* begin *

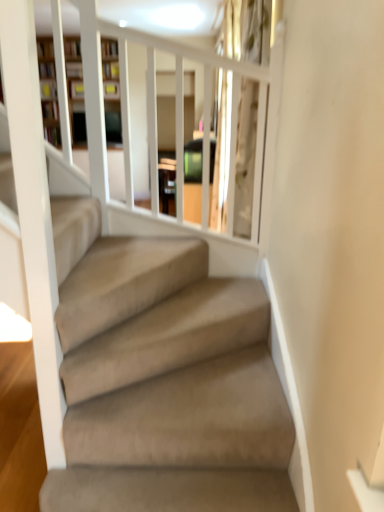
Question: Based on their positions, is wooden bookshelf at upper left located to the left or right of clear glass door at upper center?

Choices:
 (A) left
 (B) right

Answer: (A)

Question: Looking at their shapes, would you say wooden bookshelf at upper left is wider or thinner than clear glass door at upper center?

Choices:
 (A) thin
 (B) wide

Answer: (B)

Question: Considering the positions of wooden bookshelf at upper left and clear glass door at upper center in the image, is wooden bookshelf at upper left taller or shorter than clear glass door at upper center?

Choices:
 (A) short
 (B) tall

Answer: (B)

Question: From the image's perspective, is clear glass door at upper center above or below wooden bookshelf at upper left?

Choices:
 (A) above
 (B) below

Answer: (B)

Question: Does point (261, 22) appear closer or farther from the camera than point (74, 70)?

Choices:
 (A) closer
 (B) farther

Answer: (A)

Question: In terms of width, does clear glass door at upper center look wider or thinner when compared to wooden bookshelf at upper left?

Choices:
 (A) thin
 (B) wide

Answer: (A)

Question: Visually, is clear glass door at upper center positioned to the left or to the right of wooden bookshelf at upper left?

Choices:
 (A) left
 (B) right

Answer: (B)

* end *

_AIM_
Transcribe all of the material above word for word, leaving out the pictures.

_FINAL RESULT_
Question: Based on their positions, is wooden bookshelf at upper left located to the left or right of clear glass door at upper center?

Choices:
 (A) left
 (B) right

Answer: (A)

Question: Looking at their shapes, would you say wooden bookshelf at upper left is wider or thinner than clear glass door at upper center?

Choices:
 (A) thin
 (B) wide

Answer: (B)

Question: Considering the positions of wooden bookshelf at upper left and clear glass door at upper center in the image, is wooden bookshelf at upper left taller or shorter than clear glass door at upper center?

Choices:
 (A) short
 (B) tall

Answer: (B)

Question: From the image's perspective, is clear glass door at upper center above or below wooden bookshelf at upper left?

Choices:
 (A) above
 (B) below

Answer: (B)

Question: Does point (261, 22) appear closer or farther from the camera than point (74, 70)?

Choices:
 (A) closer
 (B) farther

Answer: (A)

Question: In terms of width, does clear glass door at upper center look wider or thinner when compared to wooden bookshelf at upper left?

Choices:
 (A) thin
 (B) wide

Answer: (A)

Question: Visually, is clear glass door at upper center positioned to the left or to the right of wooden bookshelf at upper left?

Choices:
 (A) left
 (B) right

Answer: (B)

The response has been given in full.